* [YOUR GOAL]
Although the entries hold pictures, only their words are printed back, exactly as given.

* [RECORD EXTRACTS]
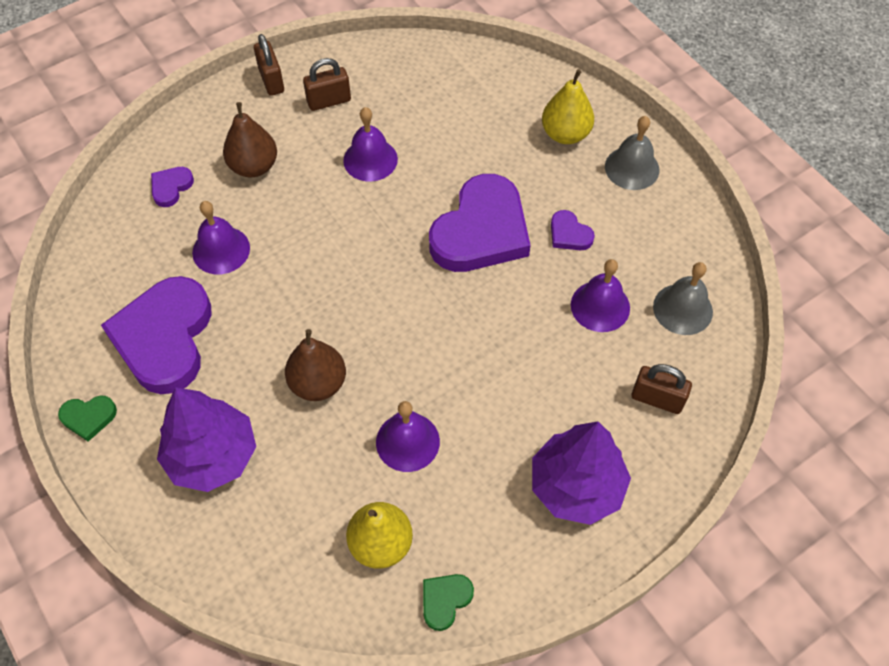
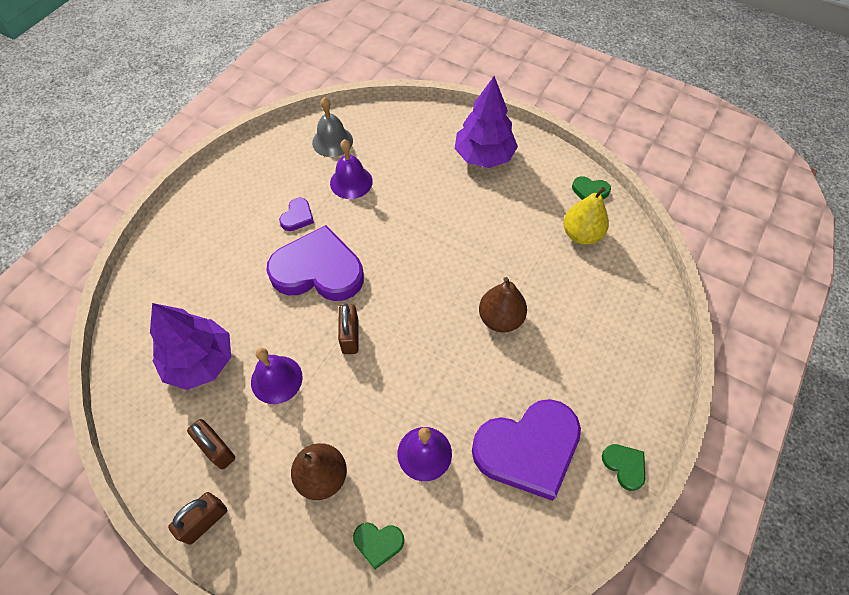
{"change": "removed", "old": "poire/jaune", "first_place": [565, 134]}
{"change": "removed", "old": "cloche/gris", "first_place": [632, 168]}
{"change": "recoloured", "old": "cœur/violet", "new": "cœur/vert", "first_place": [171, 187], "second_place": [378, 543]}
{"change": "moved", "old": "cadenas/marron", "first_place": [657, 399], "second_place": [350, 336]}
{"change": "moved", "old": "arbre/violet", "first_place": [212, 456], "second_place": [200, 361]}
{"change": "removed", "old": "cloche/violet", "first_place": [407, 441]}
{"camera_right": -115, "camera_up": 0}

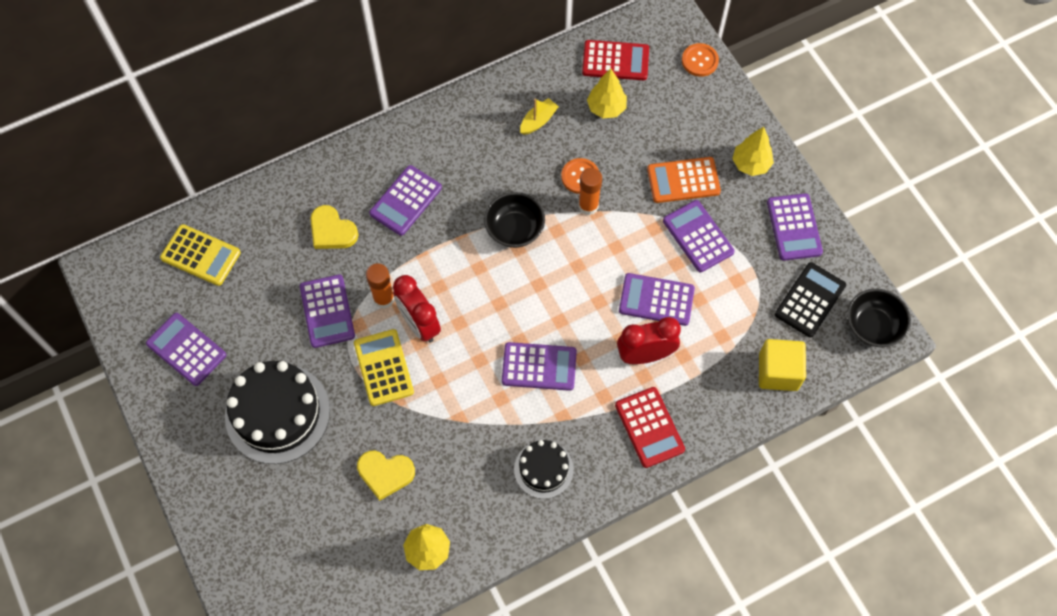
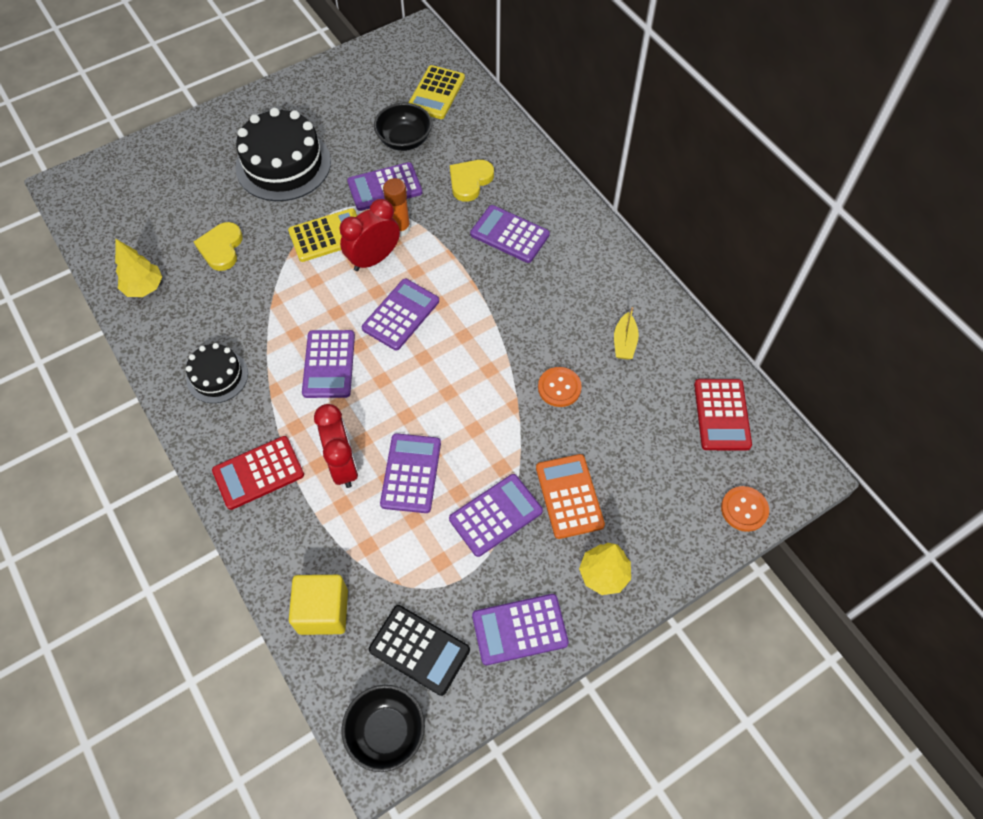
{"change": "removed", "old": "arbre/jaune", "first_place": [606, 108]}
{"change": "turned", "old": "bateau/jaune", "first_place": [538, 121], "second_place": [624, 342], "degrees": 60}
{"change": "removed", "old": "bâton de colle/orange", "first_place": [588, 206]}
{"change": "moved", "old": "bol/noir", "first_place": [514, 229], "second_place": [404, 140]}
{"change": "moved", "old": "calculatrice/violet", "first_place": [186, 349], "second_place": [401, 315]}
{"camera_right": 85, "camera_up": -5}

* [RESULT OF THIS TASK]
{"change": "removed", "old": "poire/jaune", "first_place": [565, 134]}
{"change": "removed", "old": "cloche/gris", "first_place": [632, 168]}
{"change": "recoloured", "old": "cœur/violet", "new": "cœur/vert", "first_place": [171, 187], "second_place": [378, 543]}
{"change": "moved", "old": "cadenas/marron", "first_place": [657, 399], "second_place": [350, 336]}
{"change": "moved", "old": "arbre/violet", "first_place": [212, 456], "second_place": [200, 361]}
{"change": "removed", "old": "cloche/violet", "first_place": [407, 441]}
{"camera_right": -115, "camera_up": 0}

{"change": "removed", "old": "arbre/jaune", "first_place": [606, 108]}
{"change": "turned", "old": "bateau/jaune", "first_place": [538, 121], "second_place": [624, 342], "degrees": 60}
{"change": "removed", "old": "bâton de colle/orange", "first_place": [588, 206]}
{"change": "moved", "old": "bol/noir", "first_place": [514, 229], "second_place": [404, 140]}
{"change": "moved", "old": "calculatrice/violet", "first_place": [186, 349], "second_place": [401, 315]}
{"camera_right": 85, "camera_up": -5}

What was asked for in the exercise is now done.